EXTRACTED DATA
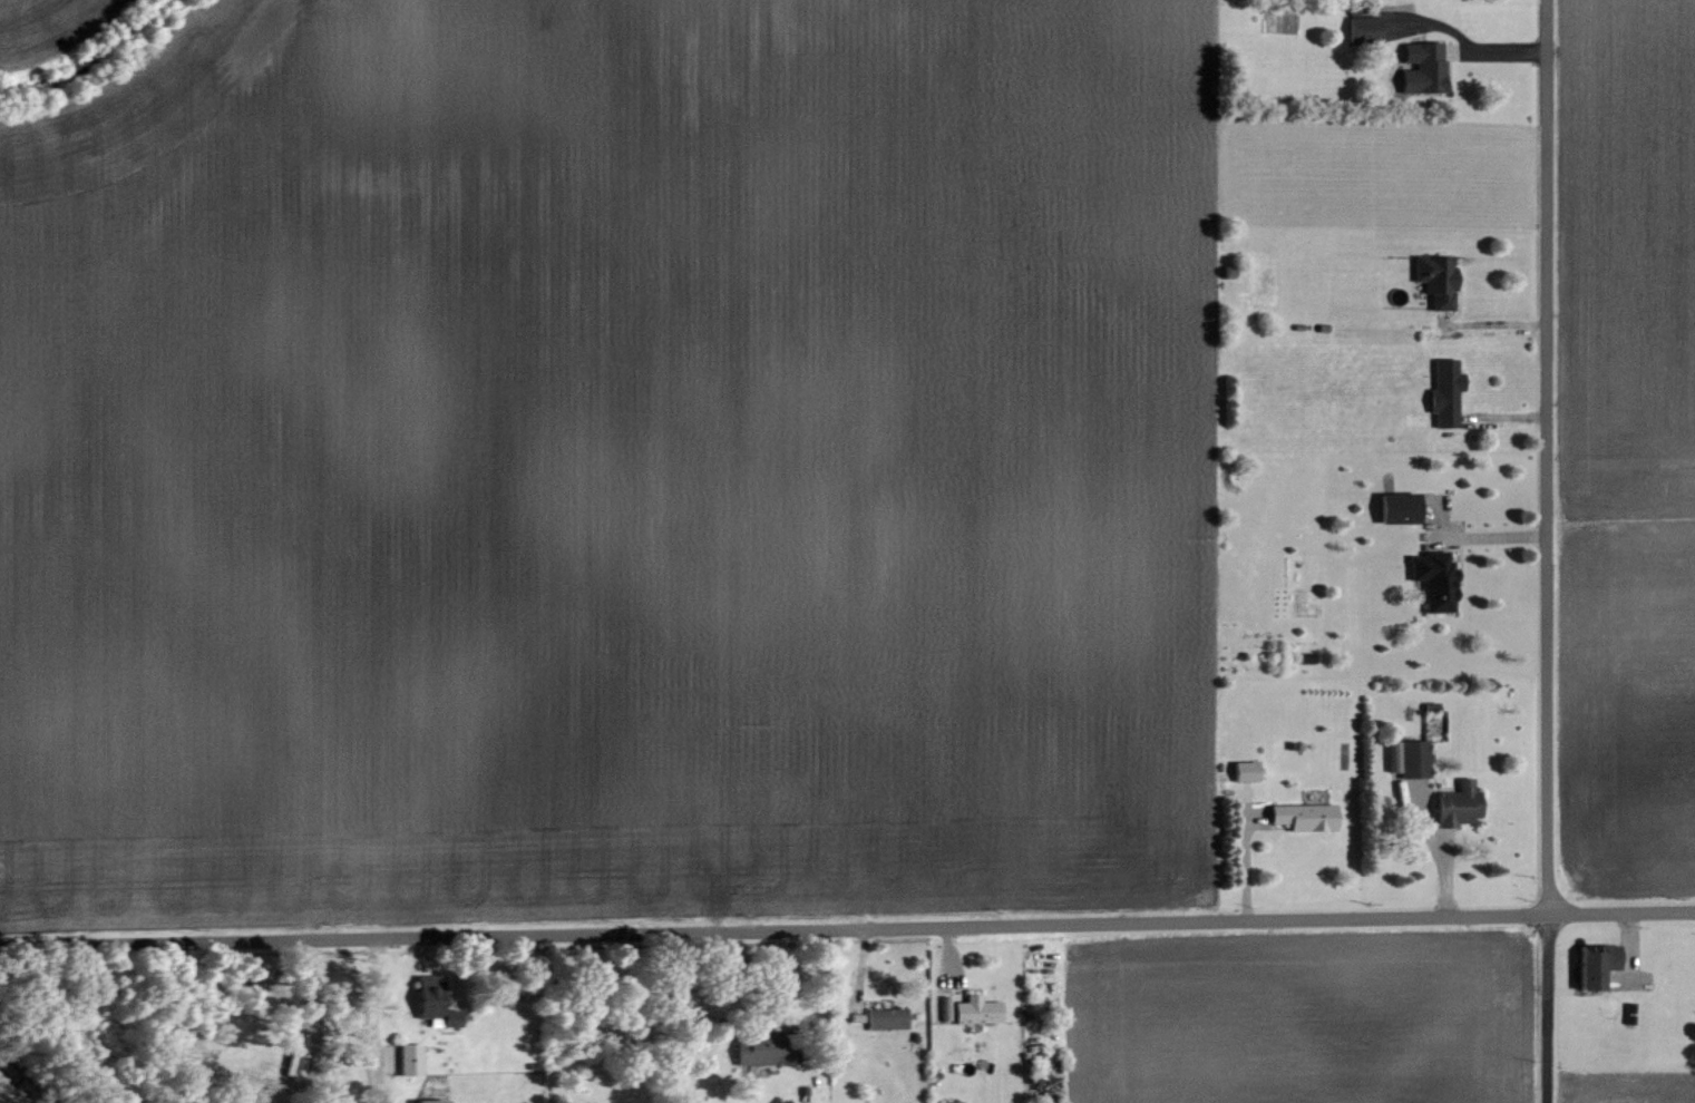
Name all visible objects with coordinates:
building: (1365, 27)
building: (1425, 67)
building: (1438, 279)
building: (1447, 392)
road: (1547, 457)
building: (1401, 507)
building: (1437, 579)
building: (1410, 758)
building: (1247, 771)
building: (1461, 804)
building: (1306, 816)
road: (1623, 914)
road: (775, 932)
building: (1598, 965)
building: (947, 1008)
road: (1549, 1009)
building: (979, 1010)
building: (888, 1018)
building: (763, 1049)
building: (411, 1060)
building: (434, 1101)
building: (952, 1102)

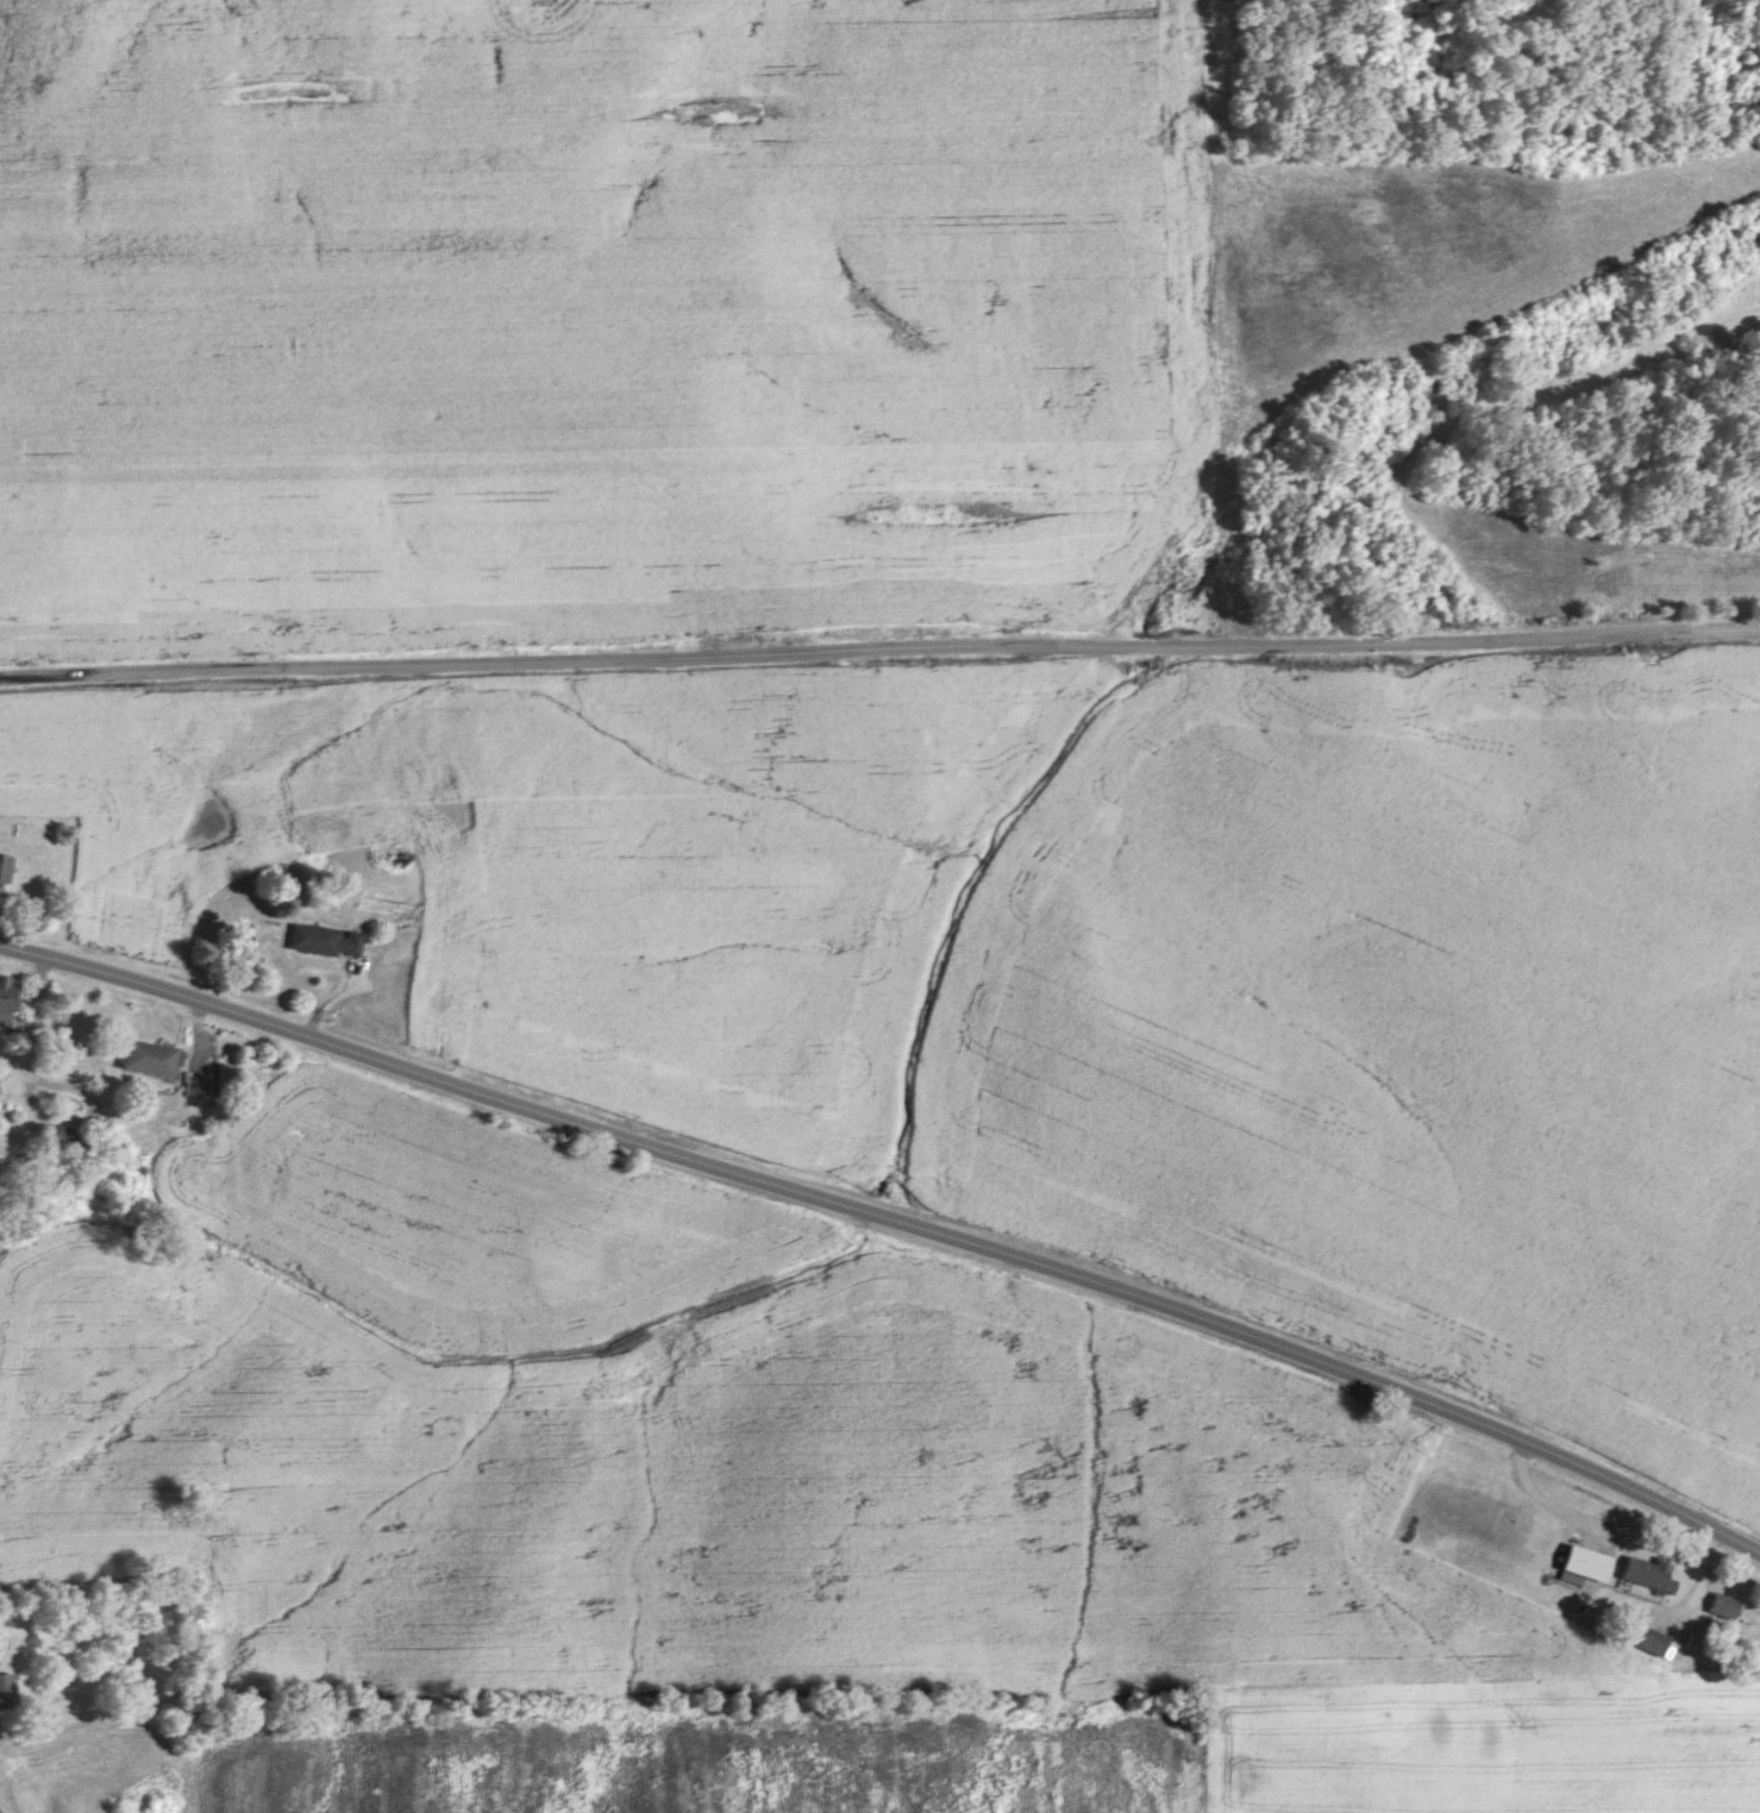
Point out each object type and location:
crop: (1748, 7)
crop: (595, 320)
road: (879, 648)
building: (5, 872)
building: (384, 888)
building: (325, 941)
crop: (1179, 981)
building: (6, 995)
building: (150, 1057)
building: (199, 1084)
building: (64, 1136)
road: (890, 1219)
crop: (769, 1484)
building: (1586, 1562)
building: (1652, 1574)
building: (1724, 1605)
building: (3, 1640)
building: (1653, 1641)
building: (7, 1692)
==
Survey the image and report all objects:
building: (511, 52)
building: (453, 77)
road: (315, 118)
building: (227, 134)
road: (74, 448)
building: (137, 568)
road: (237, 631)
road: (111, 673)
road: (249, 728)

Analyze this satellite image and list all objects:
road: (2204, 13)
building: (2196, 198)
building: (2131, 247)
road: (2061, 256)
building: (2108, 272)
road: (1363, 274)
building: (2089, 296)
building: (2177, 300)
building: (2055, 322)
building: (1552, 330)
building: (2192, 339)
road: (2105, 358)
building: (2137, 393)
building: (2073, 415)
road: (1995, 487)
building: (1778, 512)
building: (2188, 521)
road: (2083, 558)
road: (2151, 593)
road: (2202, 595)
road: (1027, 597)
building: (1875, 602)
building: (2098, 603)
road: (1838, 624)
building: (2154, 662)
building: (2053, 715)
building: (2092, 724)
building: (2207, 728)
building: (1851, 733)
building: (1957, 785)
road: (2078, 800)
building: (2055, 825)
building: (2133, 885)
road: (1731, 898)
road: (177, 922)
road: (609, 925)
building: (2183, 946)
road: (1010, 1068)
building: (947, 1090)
---
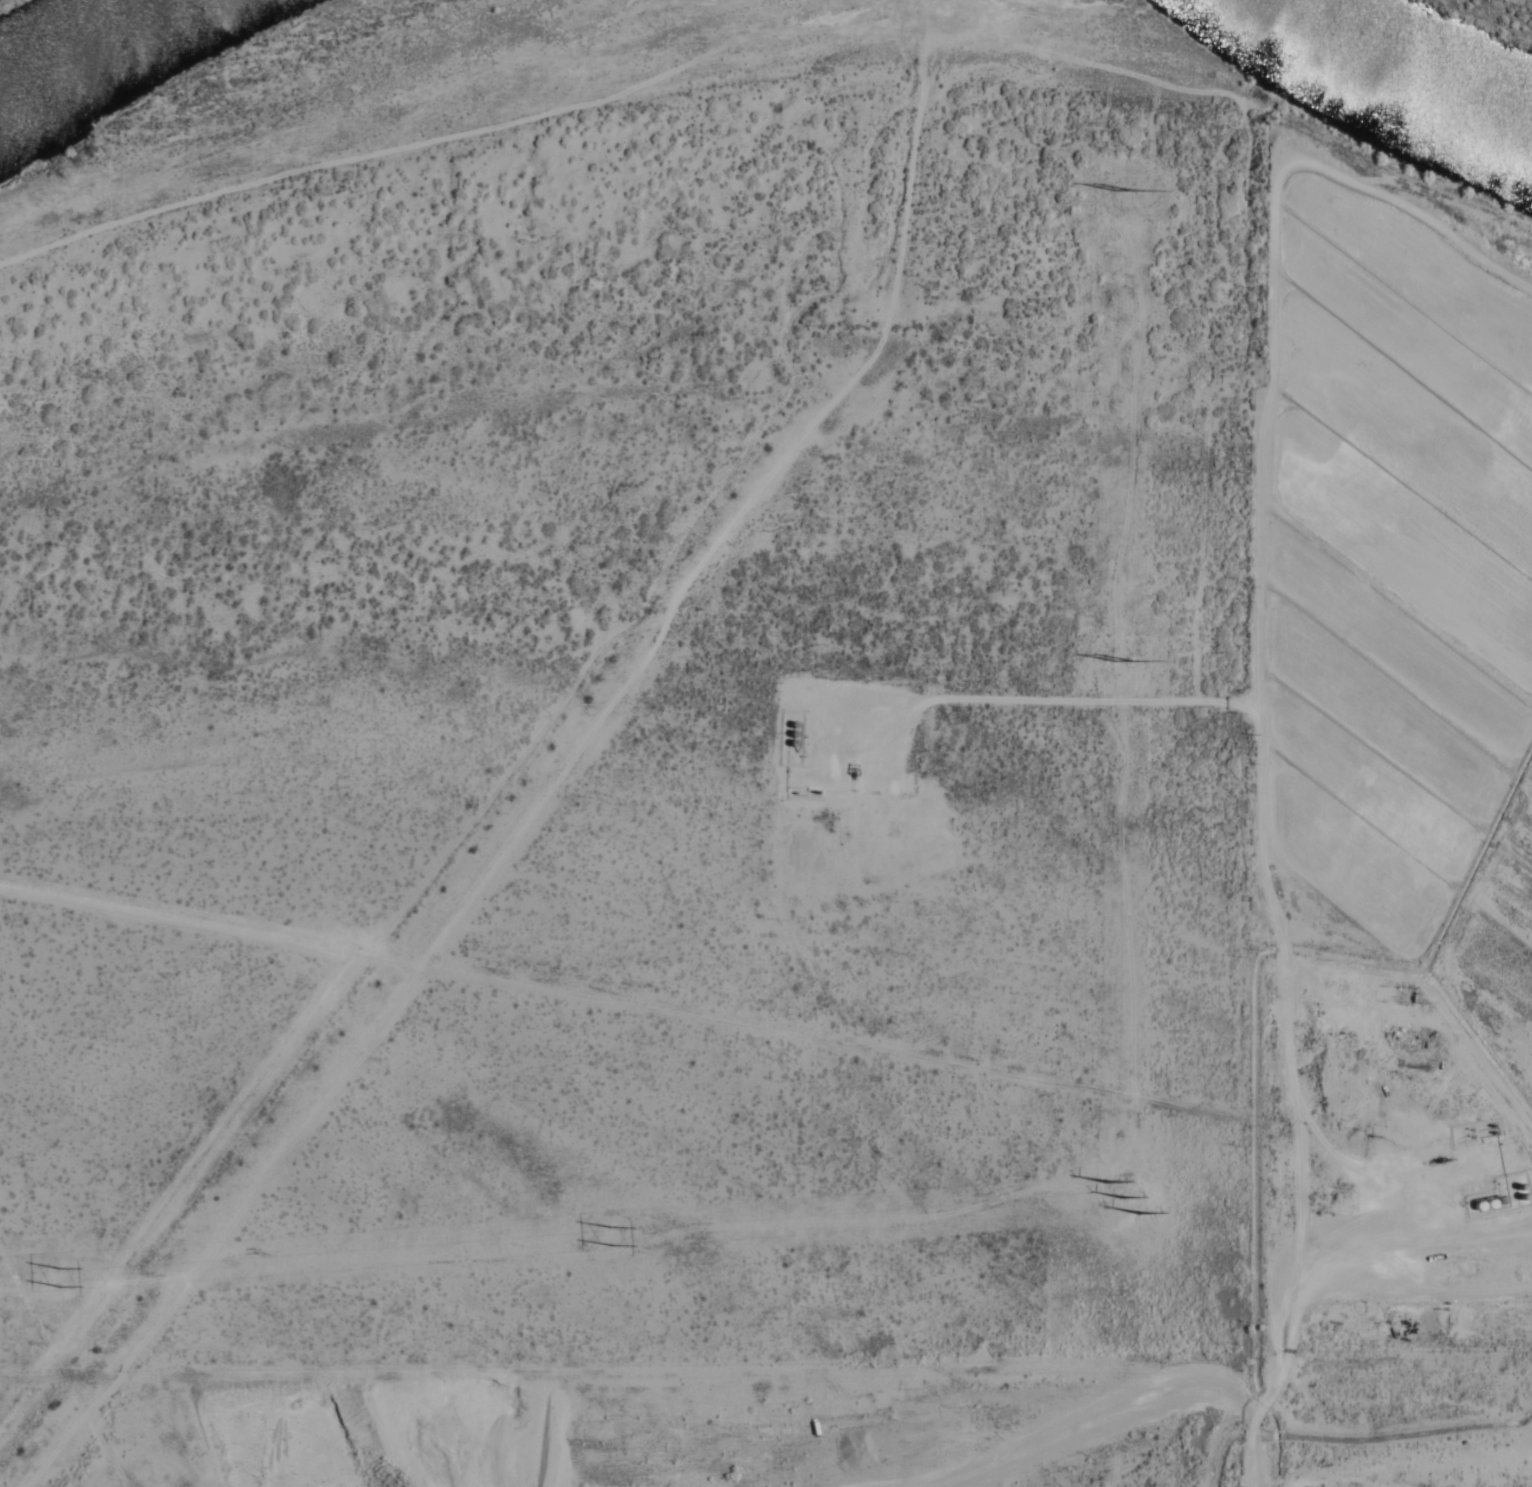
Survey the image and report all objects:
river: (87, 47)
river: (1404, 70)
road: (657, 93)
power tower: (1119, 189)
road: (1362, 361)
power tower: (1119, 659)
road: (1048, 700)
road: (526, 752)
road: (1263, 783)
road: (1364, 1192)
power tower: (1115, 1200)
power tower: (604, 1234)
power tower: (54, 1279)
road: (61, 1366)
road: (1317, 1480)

TRY IT
Reproduce every line from the listing above that holds the word "crop".

OUTPUT BELOW
crop: (1748, 7)
crop: (595, 320)
crop: (1179, 981)
crop: (769, 1484)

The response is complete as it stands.